*Excerpted data*:
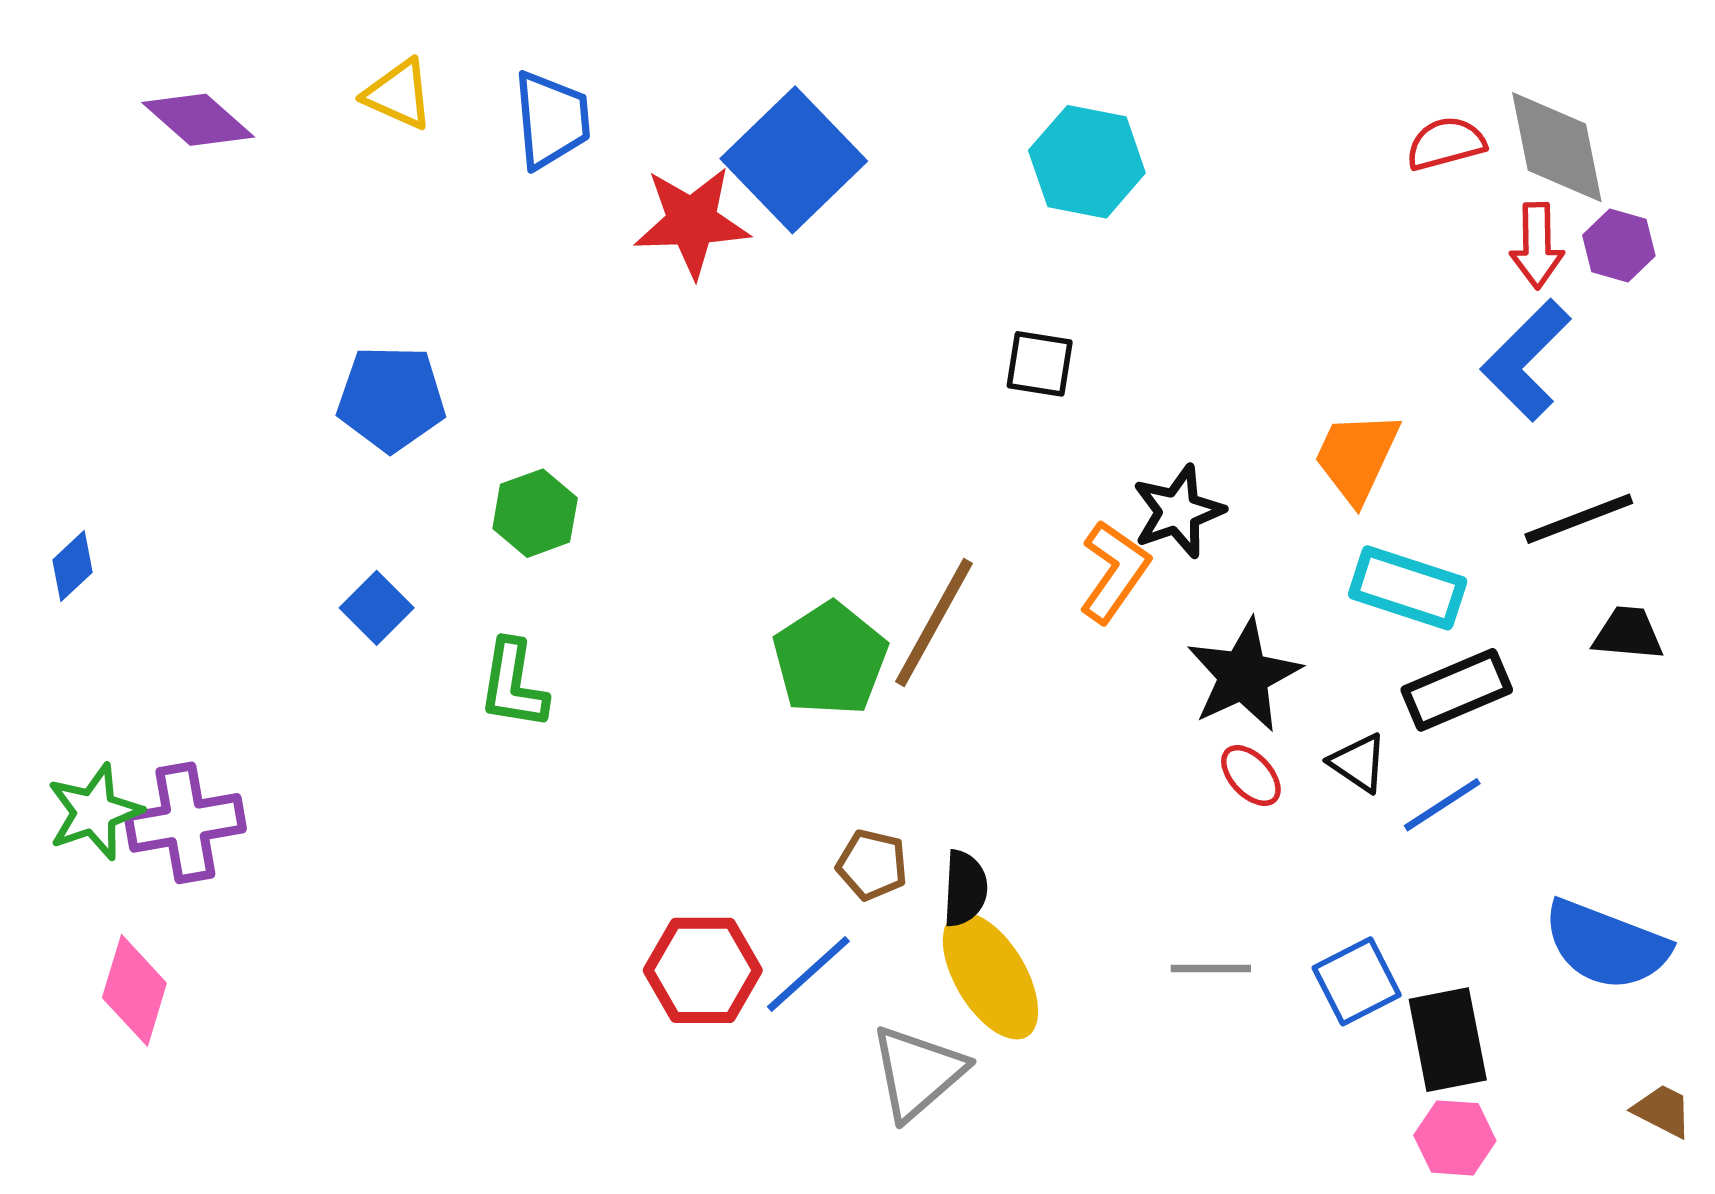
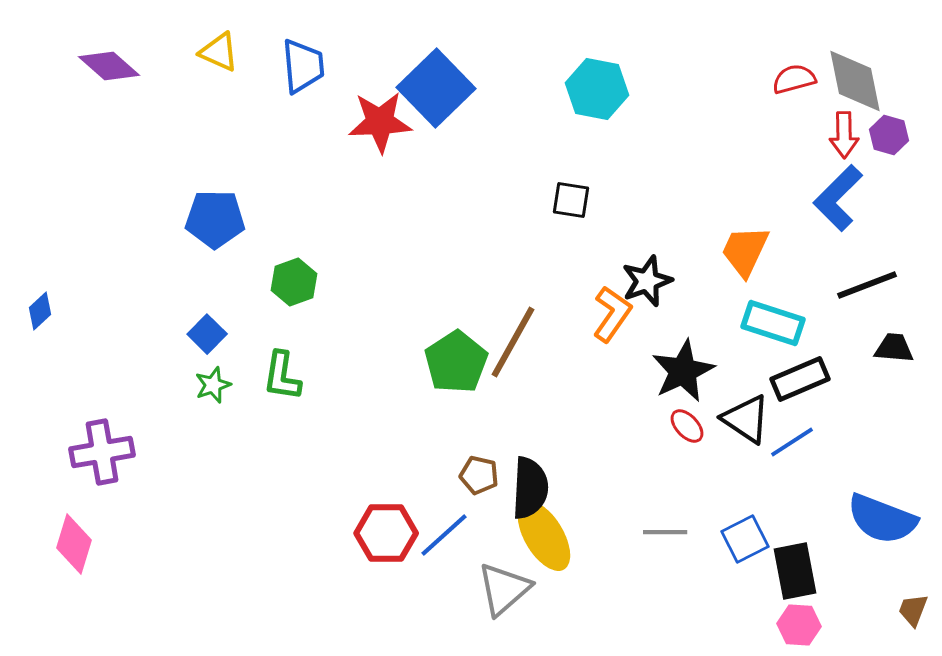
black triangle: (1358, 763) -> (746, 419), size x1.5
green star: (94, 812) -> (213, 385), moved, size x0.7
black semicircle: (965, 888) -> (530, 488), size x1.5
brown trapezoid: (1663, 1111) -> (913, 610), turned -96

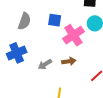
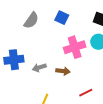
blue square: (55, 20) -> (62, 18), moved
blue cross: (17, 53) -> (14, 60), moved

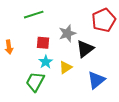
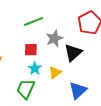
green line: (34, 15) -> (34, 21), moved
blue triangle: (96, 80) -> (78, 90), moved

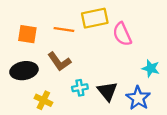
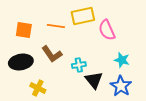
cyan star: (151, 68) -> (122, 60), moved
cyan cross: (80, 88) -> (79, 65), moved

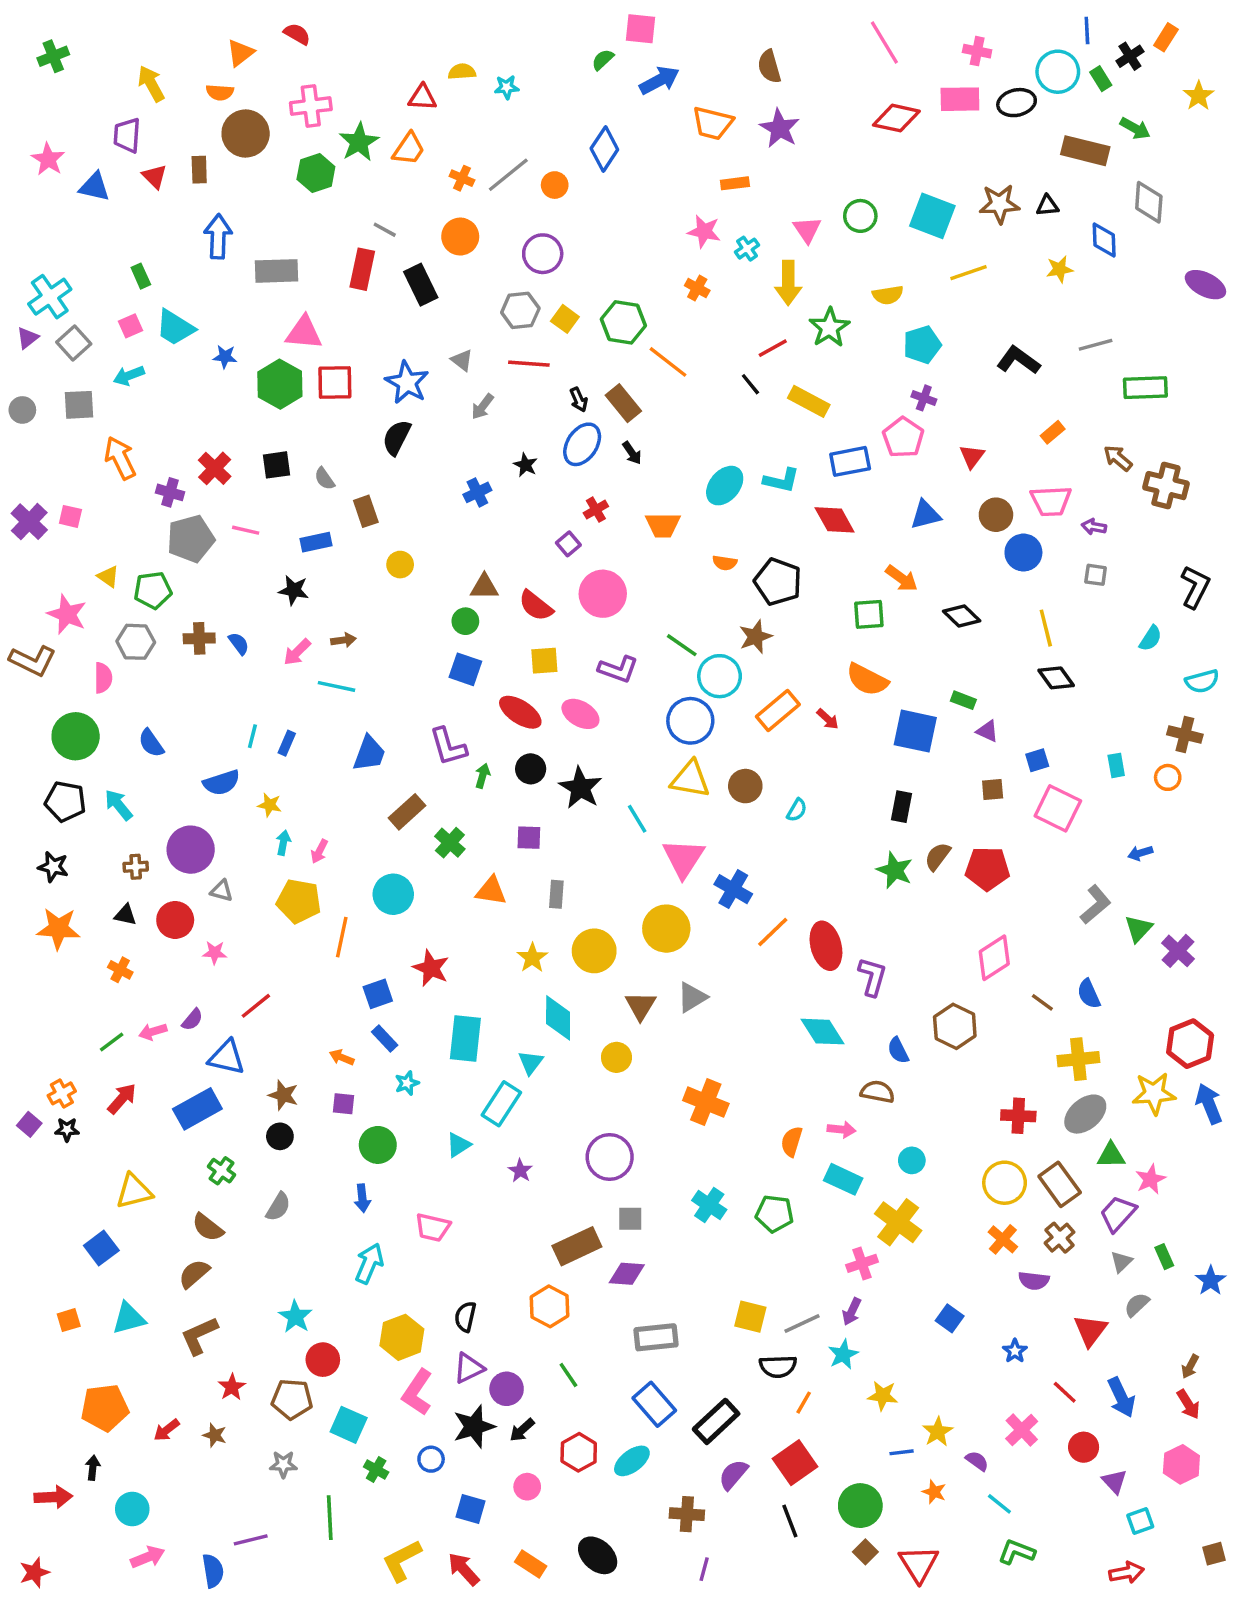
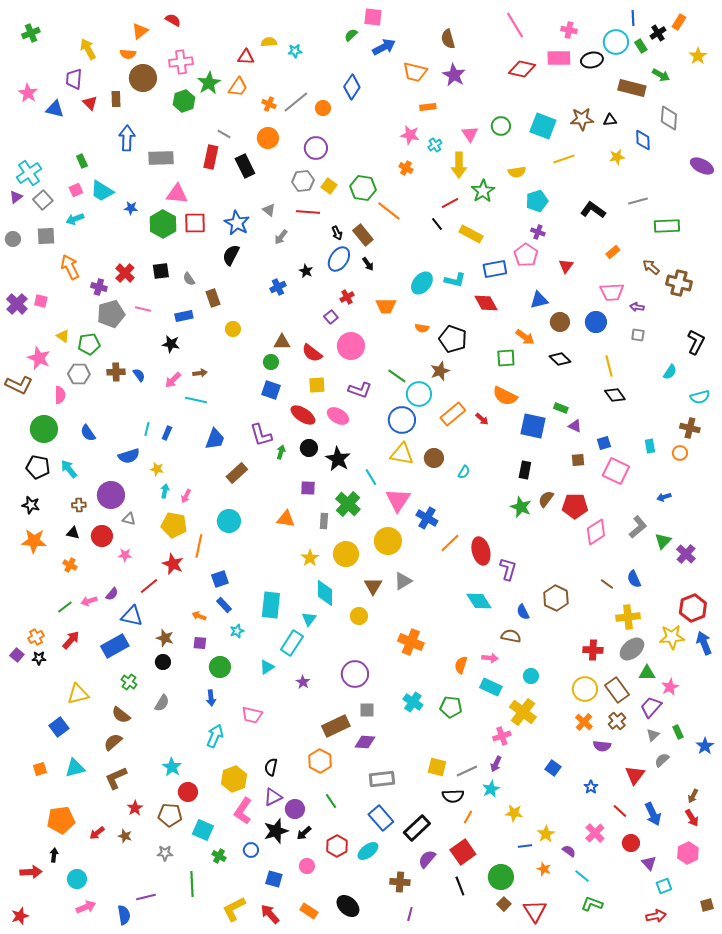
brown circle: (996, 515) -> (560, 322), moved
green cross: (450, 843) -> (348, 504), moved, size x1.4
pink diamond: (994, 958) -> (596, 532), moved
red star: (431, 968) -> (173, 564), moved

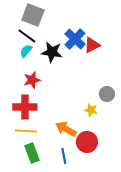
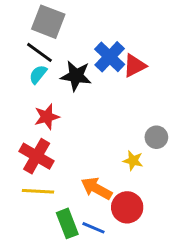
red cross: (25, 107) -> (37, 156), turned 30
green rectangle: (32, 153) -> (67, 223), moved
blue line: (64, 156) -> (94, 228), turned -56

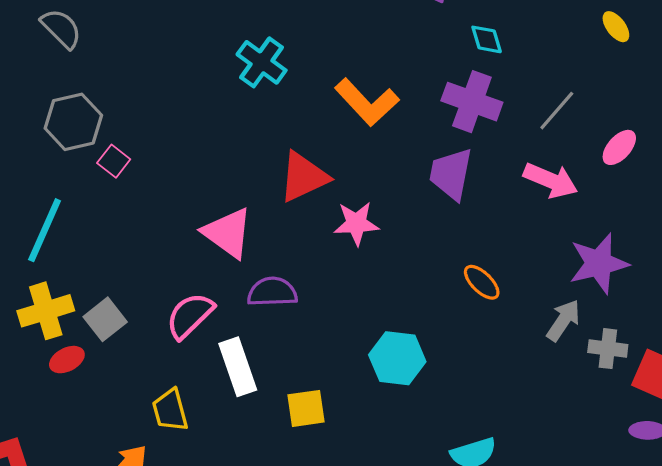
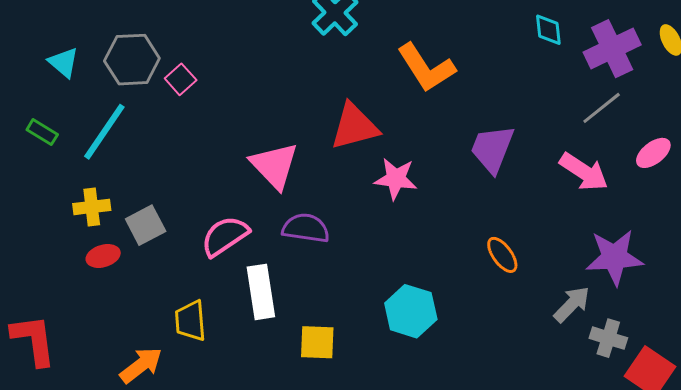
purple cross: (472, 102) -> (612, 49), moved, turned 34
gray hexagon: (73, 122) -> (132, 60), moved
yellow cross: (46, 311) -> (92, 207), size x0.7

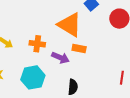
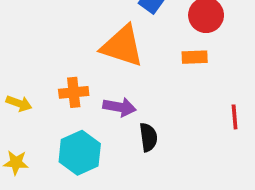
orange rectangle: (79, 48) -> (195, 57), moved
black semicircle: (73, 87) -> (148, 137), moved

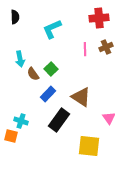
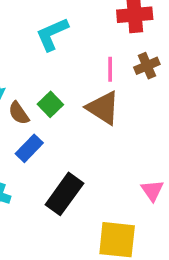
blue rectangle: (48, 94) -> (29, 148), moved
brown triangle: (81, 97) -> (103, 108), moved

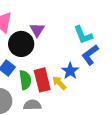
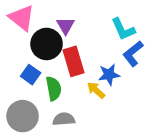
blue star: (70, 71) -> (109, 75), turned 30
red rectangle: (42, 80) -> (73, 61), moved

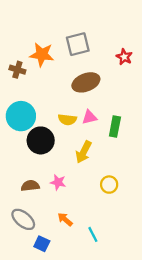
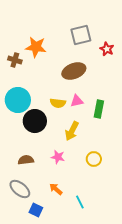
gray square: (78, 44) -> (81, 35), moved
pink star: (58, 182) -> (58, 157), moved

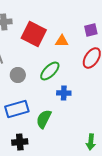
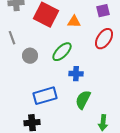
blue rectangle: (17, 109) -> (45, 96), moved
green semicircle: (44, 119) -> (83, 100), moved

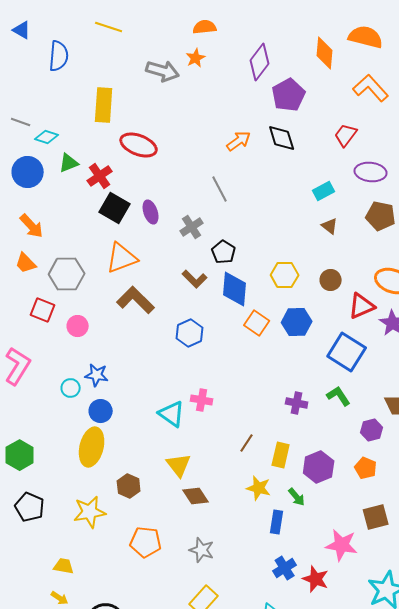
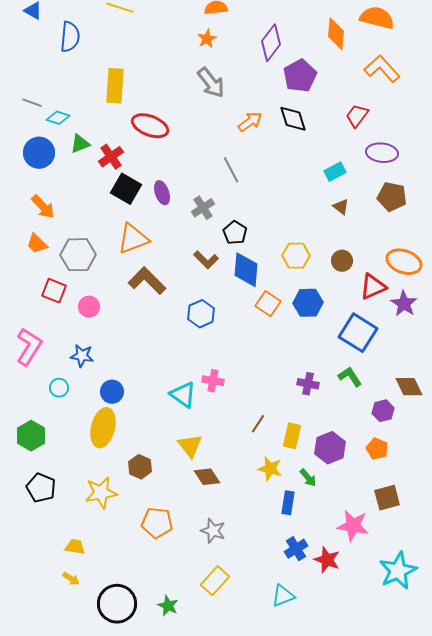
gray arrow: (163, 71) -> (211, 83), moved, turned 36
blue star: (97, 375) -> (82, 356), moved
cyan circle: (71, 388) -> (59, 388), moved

*What is needed*:
Every line containing the word "size" should be copied from the material.

*Worked solution*:
black triangle: (1358, 763) -> (746, 419), size x1.5
green star: (94, 812) -> (213, 385), moved, size x0.7
black semicircle: (965, 888) -> (530, 488), size x1.5
green cross: (450, 843) -> (348, 504), moved, size x1.4
yellow cross: (46, 311) -> (92, 207), size x0.7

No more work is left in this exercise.